- **WORK REQUIRED**: Your answer must contain only the lines from the one containing "(887, 553) = (460, 549): yellow" through the end of the entries below, reproduced character for character.

- **SOURCE MATERIAL**:

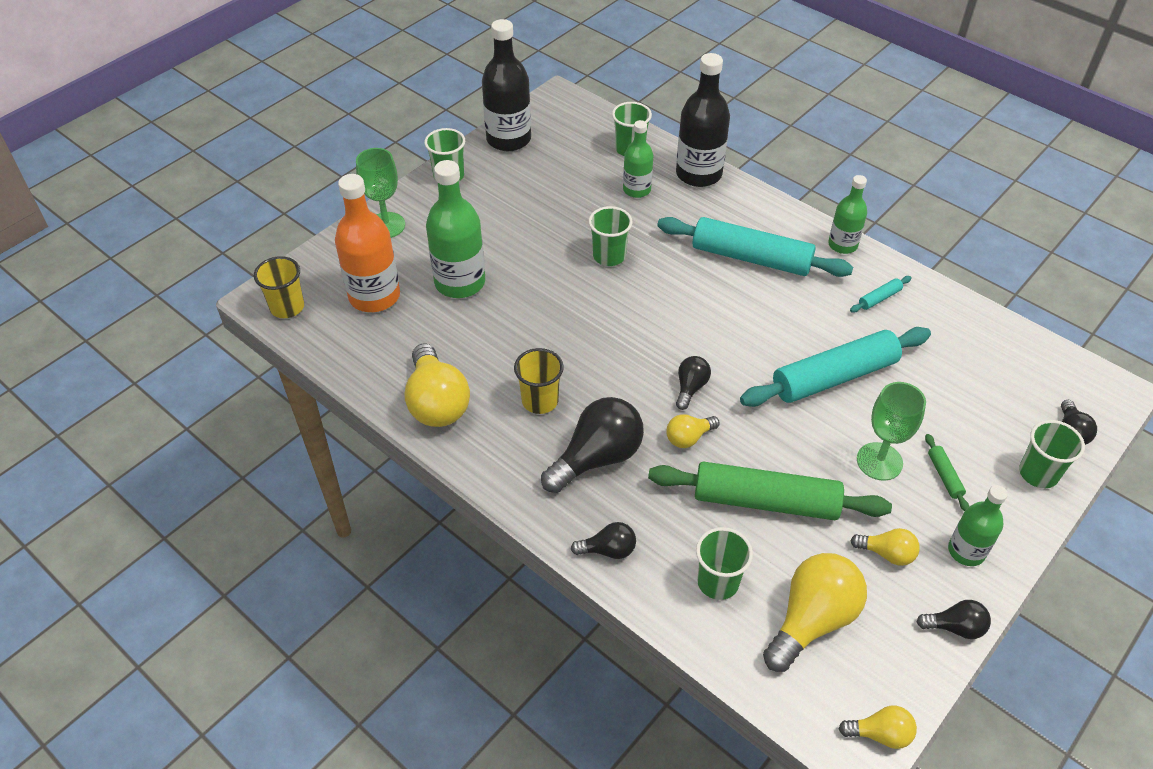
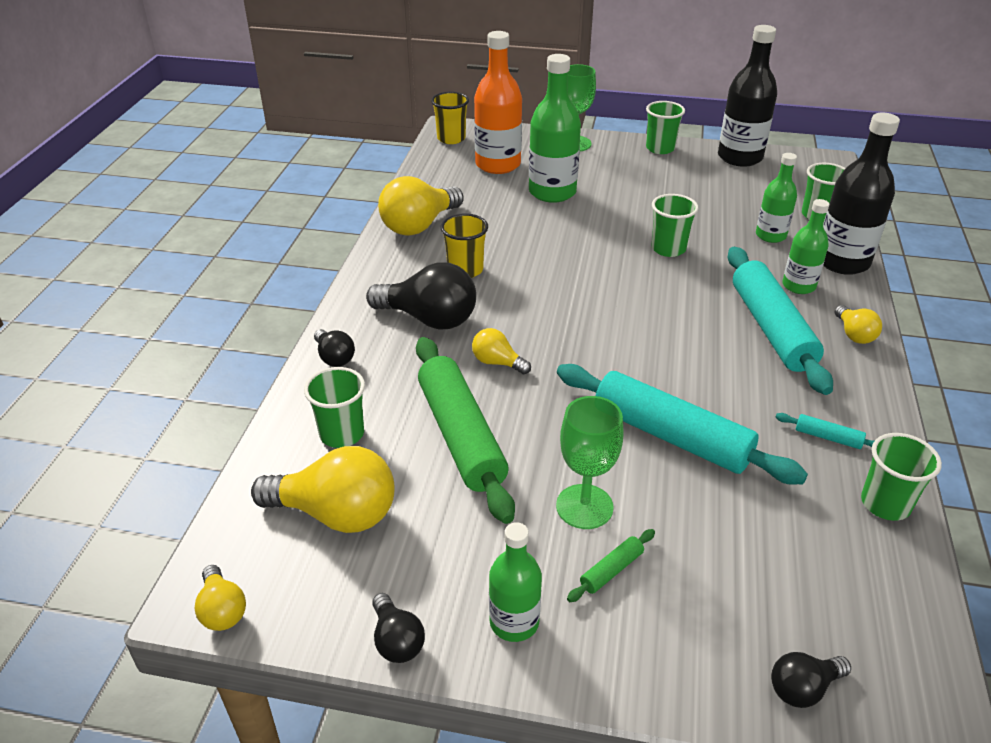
camera: 60 degrees right, 10 degrees down
(690, 388) = (559, 344): black light bulb -> none
(842, 245) = (874, 385): green bottle -> green bottle (798, 286)
(887, 553) = (460, 549): yellow light bulb -> yellow light bulb (854, 334)
(1038, 473) = (696, 667): green cup -> green cup (885, 504)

- **SOLUTION**:
(887, 553) = (460, 549): yellow light bulb -> yellow light bulb (854, 334)
(1038, 473) = (696, 667): green cup -> green cup (885, 504)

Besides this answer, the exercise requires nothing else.